WHAT THE TASK ASKS: Would you retype the listing below word for word, without any of its pictures?

STORED DATA:
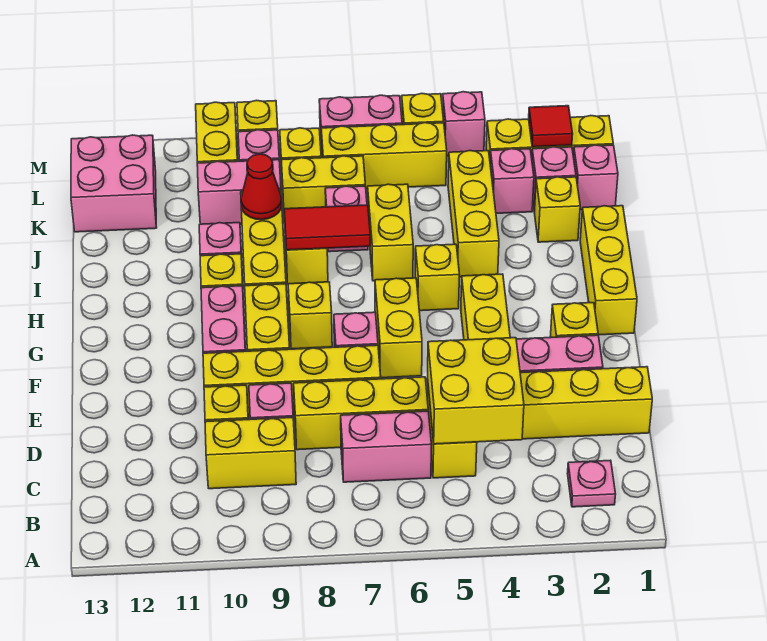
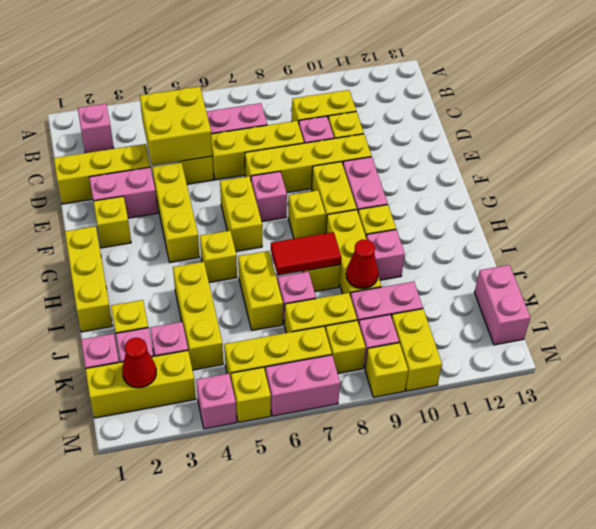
pink plate B2 level 1 -> pink brick B2 level 1
pink brick K12:L13 level 1 -> pink brick K13:L13 level 1
red tile L2 level 2 -> red cone L2 level 2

SOLUTION FOR THIS EXERCISE:
pink plate B2 level 1 -> pink brick B2 level 1
pink brick K12:L13 level 1 -> pink brick K13:L13 level 1
red tile L2 level 2 -> red cone L2 level 2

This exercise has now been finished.